All of the data should be reproduced word for word, though its pictures must be omitted.

::: INPUT DATA :::

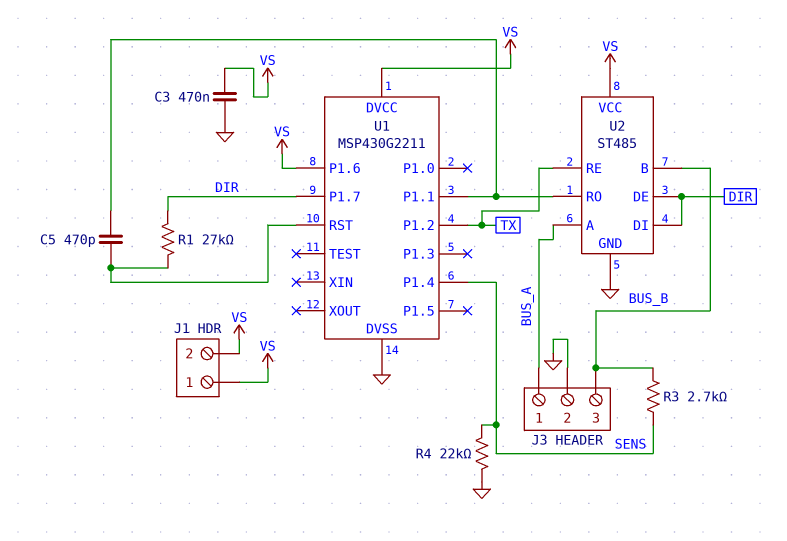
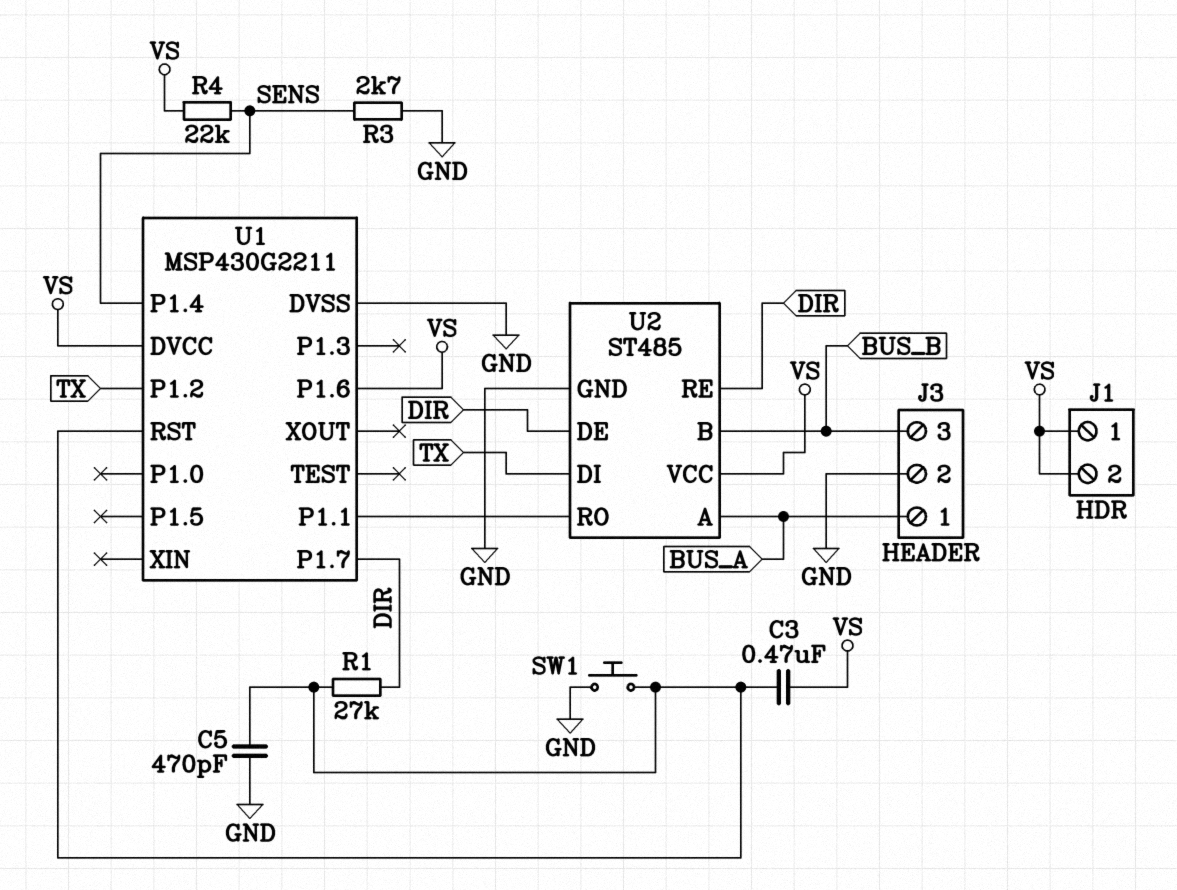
C3: 470nF (GND, VS) -> 470nF (U1/RST, VS)
C5: 470pF (U1/P1.1, U1/RST) -> 470pF (GND, U1/RST)
R3: 2.7k (BUS_B, SENS) -> 2.7k (GND, SENS)
R4: 22k (GND, SENS) -> 22k (SENS, VS)
SW1: none -> button (GND, U1/RST)
U2 pin DI: DIR -> TX
U2 pin RE: TX -> DIR

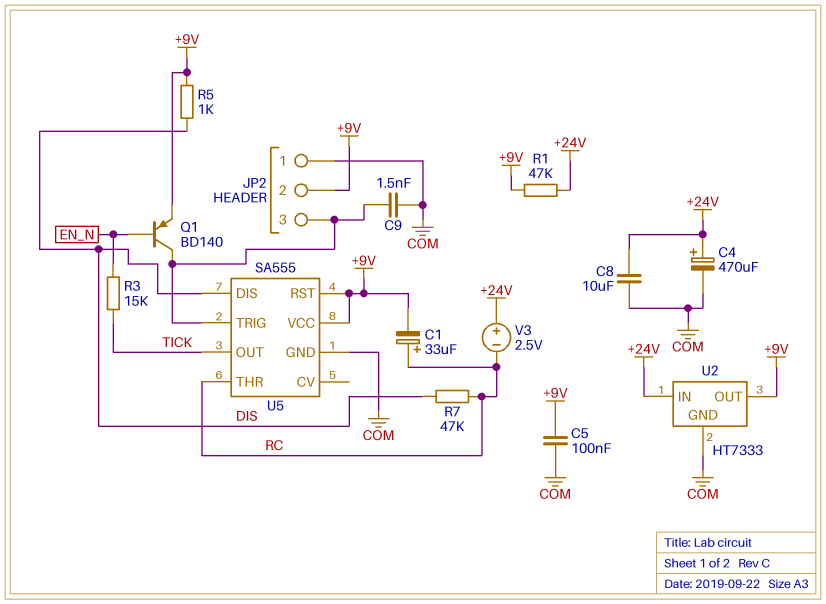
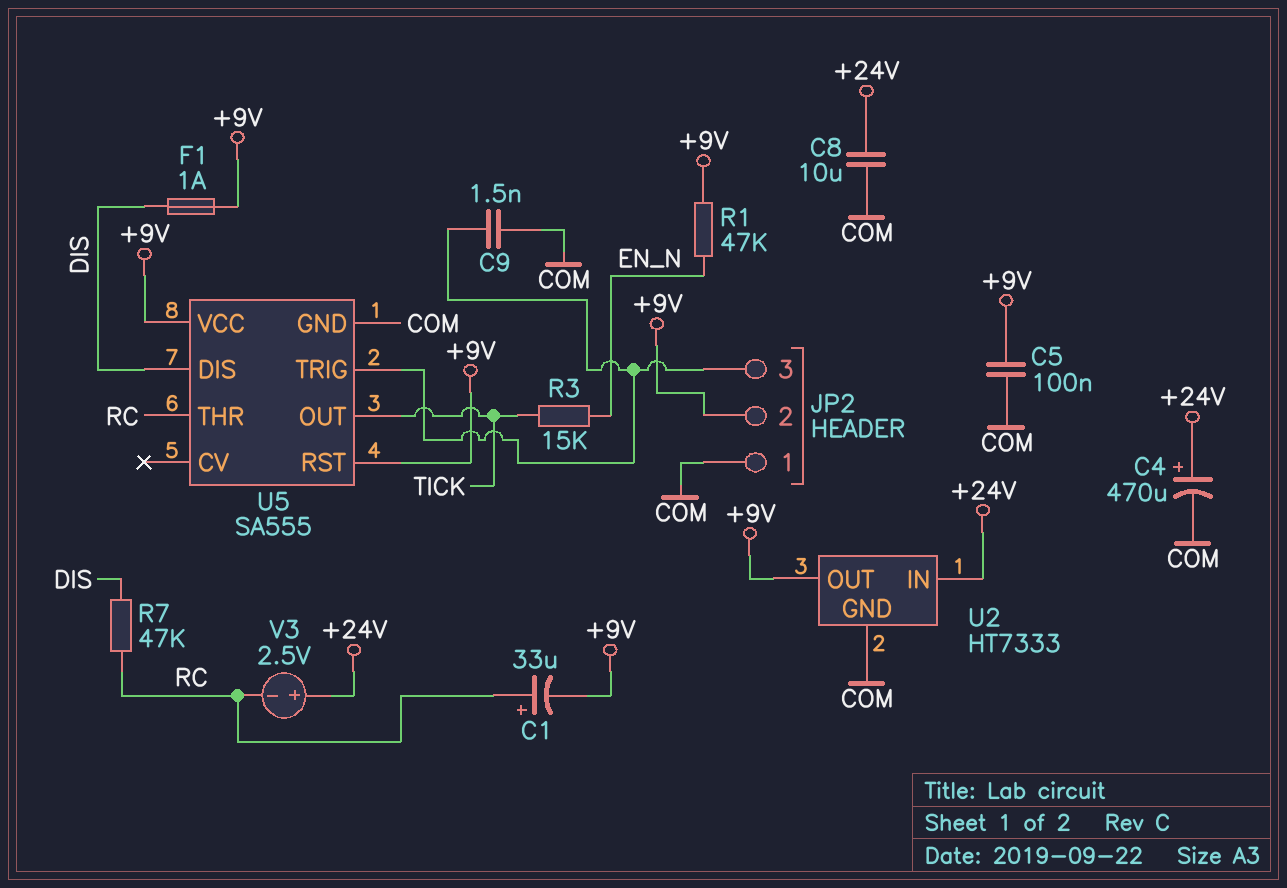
F1: none -> 1A (+9V, DIS)
Q1: PNP BD140 (B EN_N, C JP2/3, E +9V) -> none
R1: 47k (+9V, +24V) -> 47k (+9V, EN_N)
R5: 1k (+9V, DIS) -> none

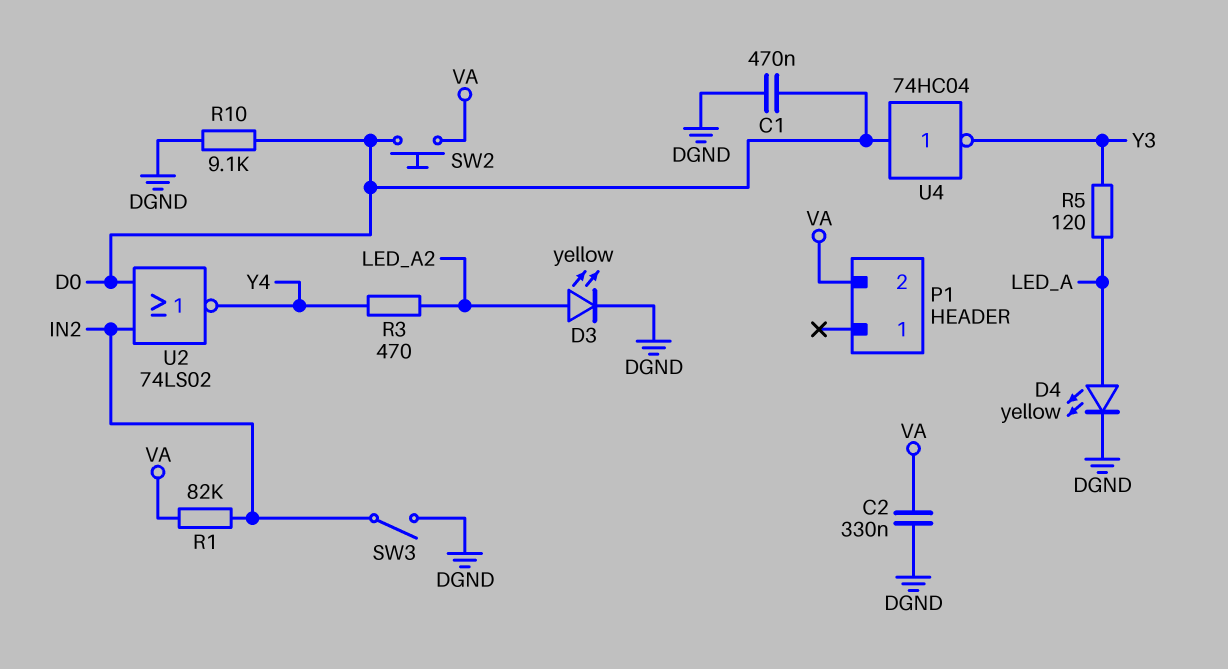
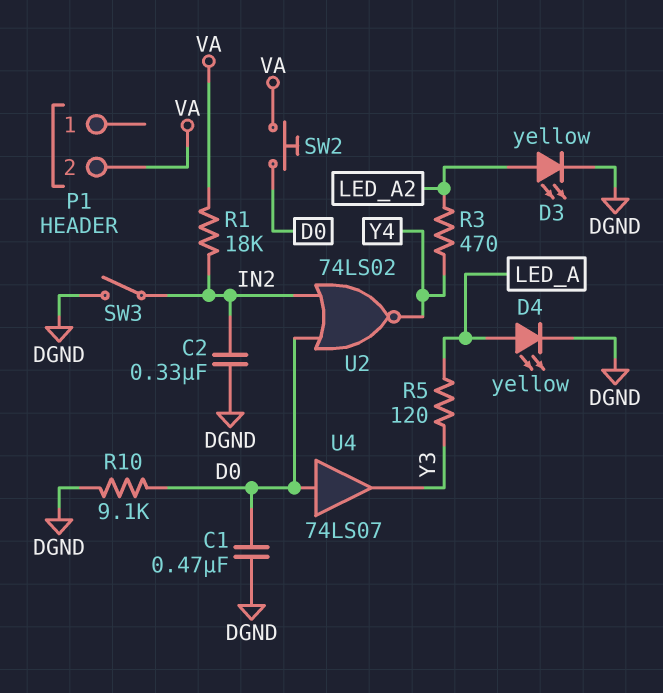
C2: 330nF (DGND, VA) -> 330nF (DGND, IN2)
R1: 82k (IN2, VA) -> 18k (IN2, VA)
U4: NOT 74HC04 (in D0, out Y3) -> buffer 74LS07 (in D0, out Y3)

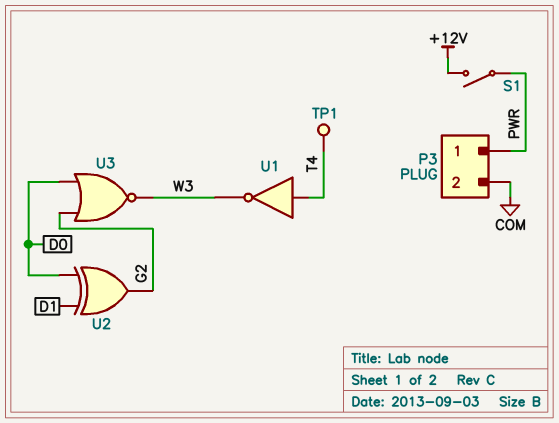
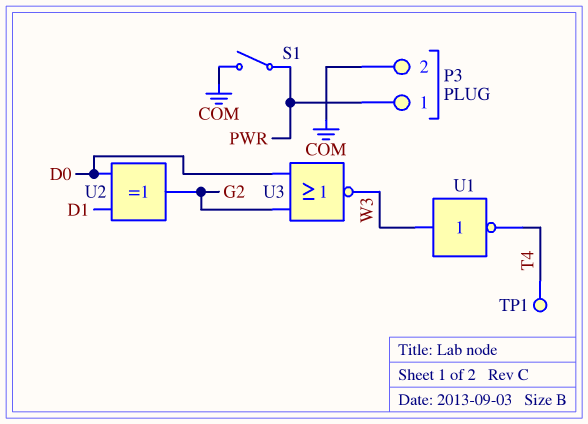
S1: switch (+12V, PWR) -> switch (COM, PWR)
U1: NOT (in T4, out W3) -> NOT (in W3, out T4)

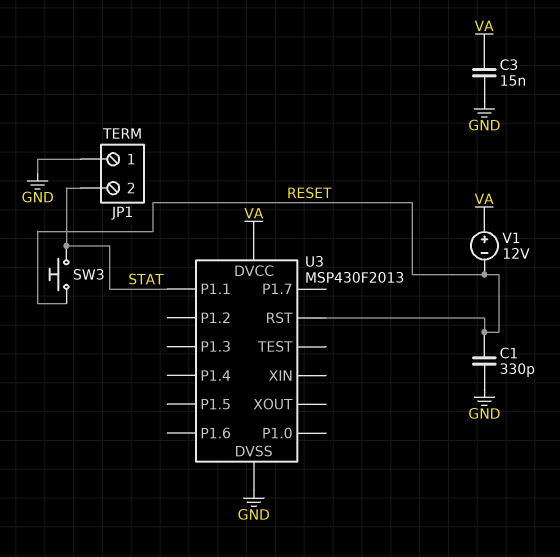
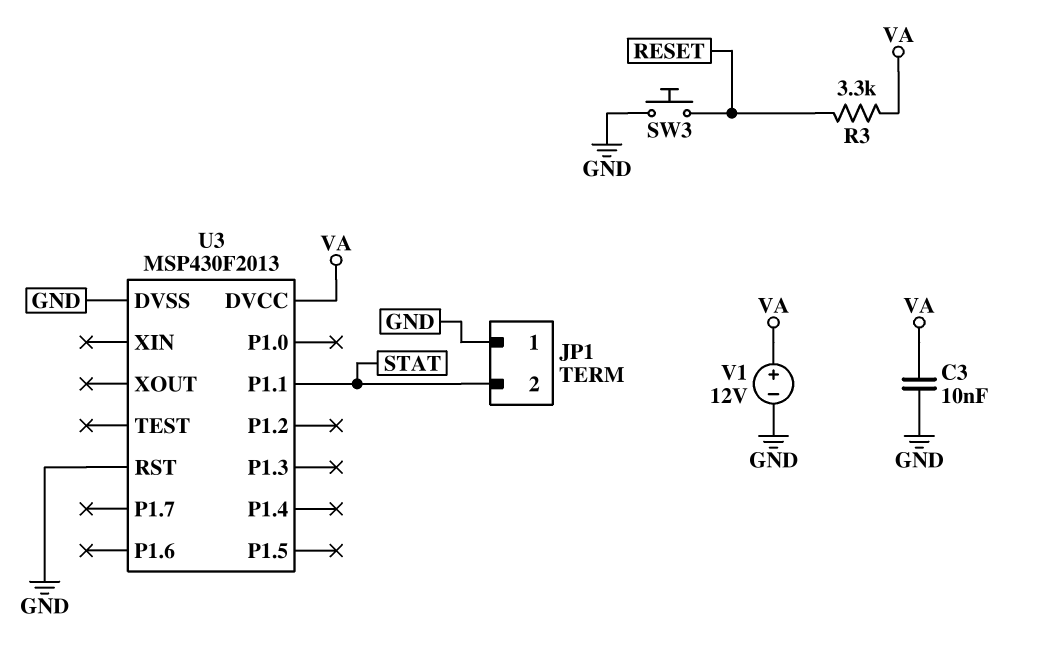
C1: 330pF (GND, RESET) -> none
C3: 15nF (GND, VA) -> 10nF (GND, VA)
R3: none -> 3.3k (RESET, VA)
SW3: button (RESET, STAT) -> button (GND, RESET)
U3 pin RST: RESET -> GND
V1: 12V (plus VA, minus RESET) -> 12V (plus VA, minus GND)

:::

*OUTPUT FOR THIS TASK*.
C3: 470nF (GND, VS) -> 470nF (U1/RST, VS)
C5: 470pF (U1/P1.1, U1/RST) -> 470pF (GND, U1/RST)
R3: 2.7k (BUS_B, SENS) -> 2.7k (GND, SENS)
R4: 22k (GND, SENS) -> 22k (SENS, VS)
SW1: none -> button (GND, U1/RST)
U2 pin DI: DIR -> TX
U2 pin RE: TX -> DIR

F1: none -> 1A (+9V, DIS)
Q1: PNP BD140 (B EN_N, C JP2/3, E +9V) -> none
R1: 47k (+9V, +24V) -> 47k (+9V, EN_N)
R5: 1k (+9V, DIS) -> none

C2: 330nF (DGND, VA) -> 330nF (DGND, IN2)
R1: 82k (IN2, VA) -> 18k (IN2, VA)
U4: NOT 74HC04 (in D0, out Y3) -> buffer 74LS07 (in D0, out Y3)

S1: switch (+12V, PWR) -> switch (COM, PWR)
U1: NOT (in T4, out W3) -> NOT (in W3, out T4)

C1: 330pF (GND, RESET) -> none
C3: 15nF (GND, VA) -> 10nF (GND, VA)
R3: none -> 3.3k (RESET, VA)
SW3: button (RESET, STAT) -> button (GND, RESET)
U3 pin RST: RESET -> GND
V1: 12V (plus VA, minus RESET) -> 12V (plus VA, minus GND)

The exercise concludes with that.